DATA FOR REVIEW =
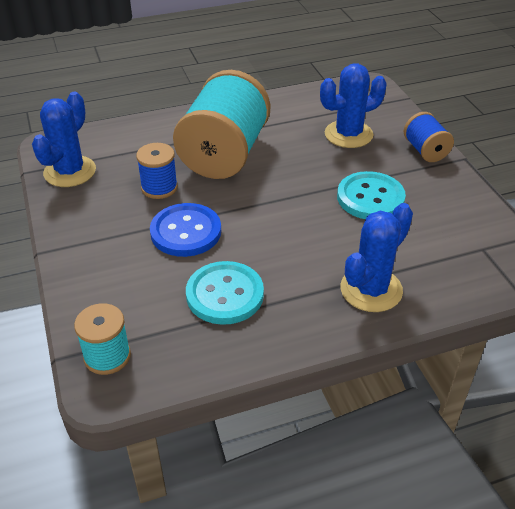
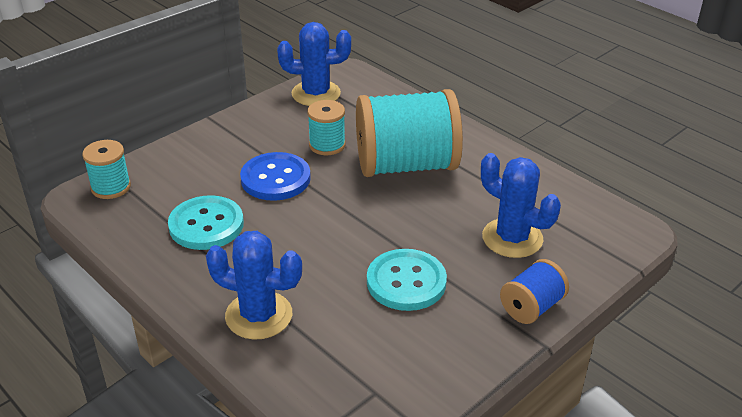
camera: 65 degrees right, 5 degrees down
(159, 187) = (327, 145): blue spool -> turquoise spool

==

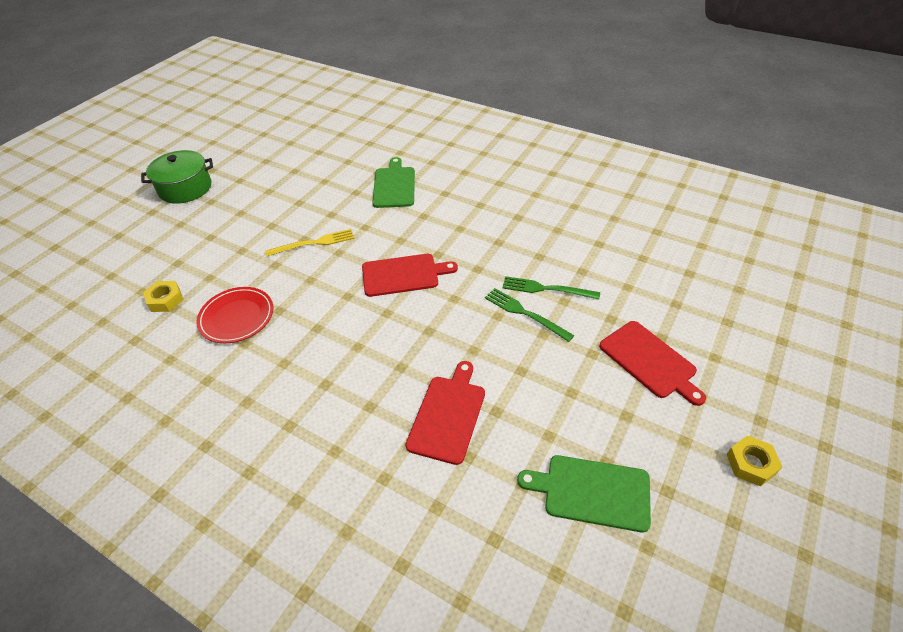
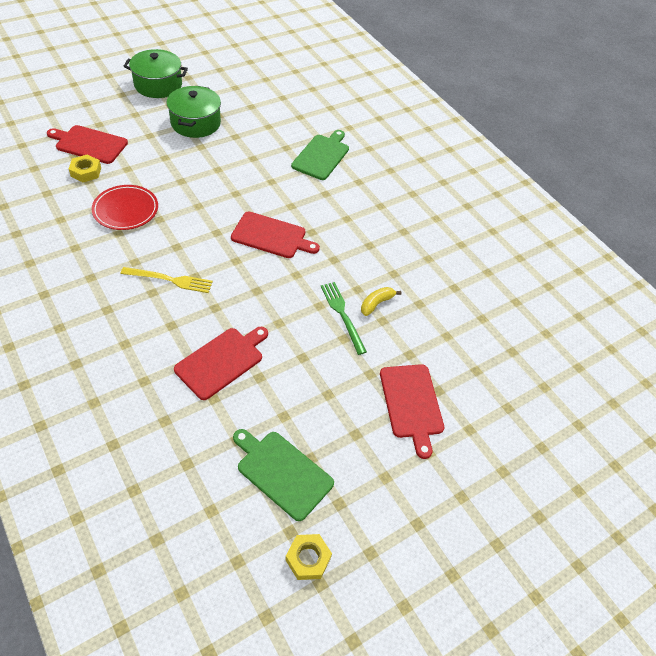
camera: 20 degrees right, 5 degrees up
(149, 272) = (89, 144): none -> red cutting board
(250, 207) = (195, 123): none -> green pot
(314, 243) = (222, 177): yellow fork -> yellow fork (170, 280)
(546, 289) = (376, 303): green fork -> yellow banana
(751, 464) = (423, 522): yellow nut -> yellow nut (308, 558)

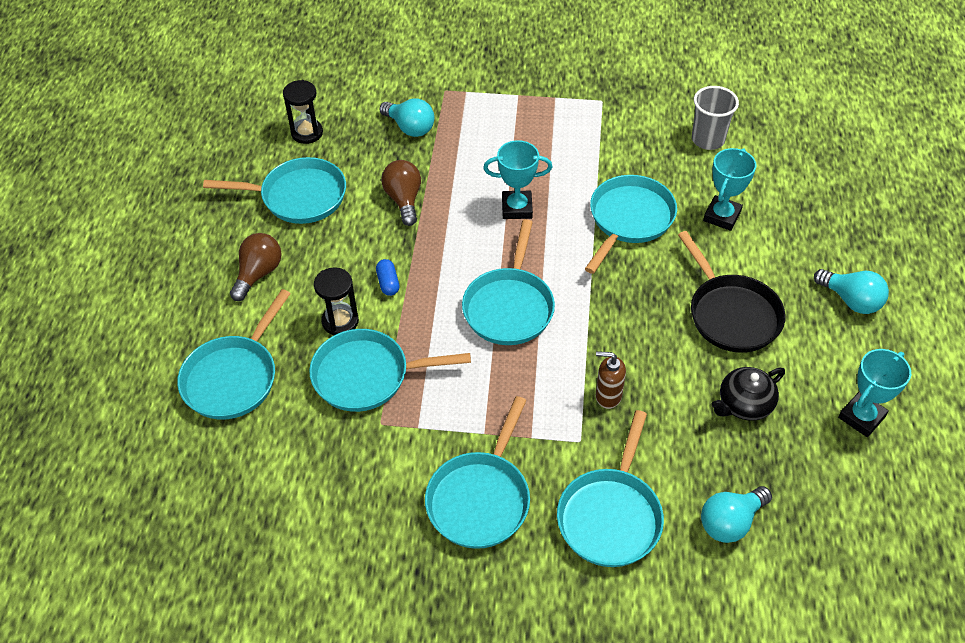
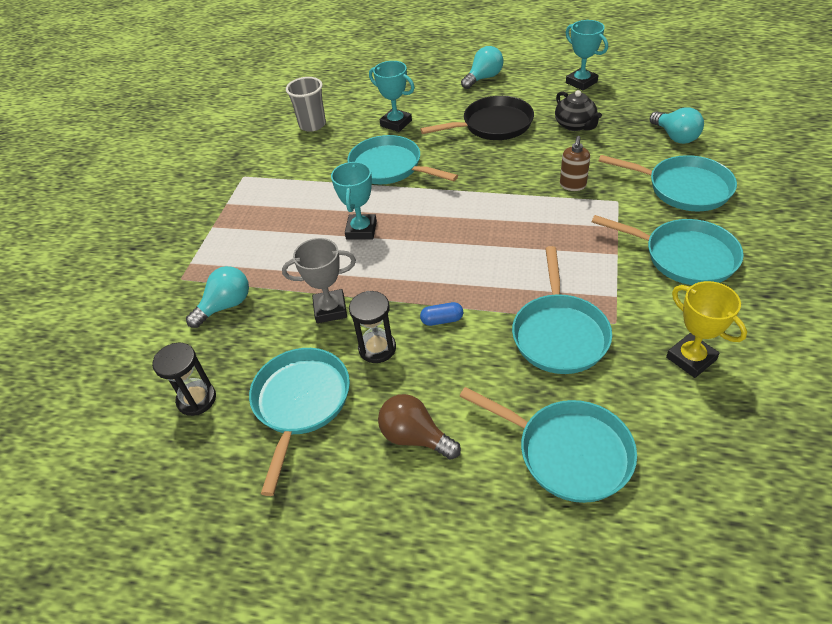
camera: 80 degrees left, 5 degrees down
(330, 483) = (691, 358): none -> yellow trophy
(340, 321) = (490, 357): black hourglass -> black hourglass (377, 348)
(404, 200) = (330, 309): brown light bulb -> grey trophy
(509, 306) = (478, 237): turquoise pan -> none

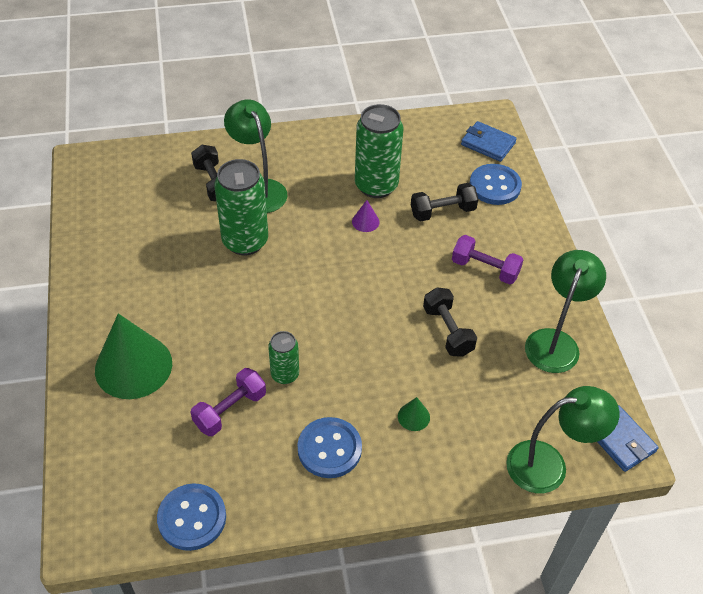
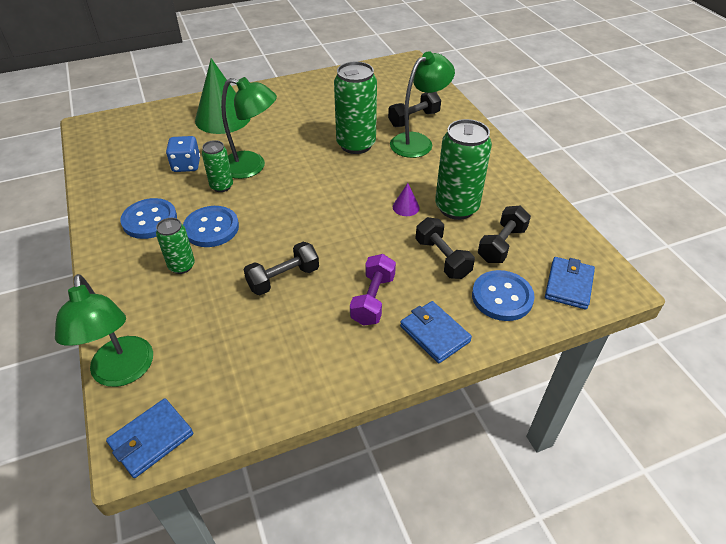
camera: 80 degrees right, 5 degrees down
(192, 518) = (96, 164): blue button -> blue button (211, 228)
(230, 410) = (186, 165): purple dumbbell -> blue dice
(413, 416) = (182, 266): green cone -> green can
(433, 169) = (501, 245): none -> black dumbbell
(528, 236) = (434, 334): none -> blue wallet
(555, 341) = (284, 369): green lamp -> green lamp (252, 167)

WHAT TO DO = Set down exactly the lines of the data above, beginning with the line that has "camera: 65 degrees right, 5 degrees down" and ending with the line that has "(159, 187) = (327, 145): blue", and no others.

EXERCISE ANSWER =
camera: 65 degrees right, 5 degrees down
(159, 187) = (327, 145): blue spool -> turquoise spool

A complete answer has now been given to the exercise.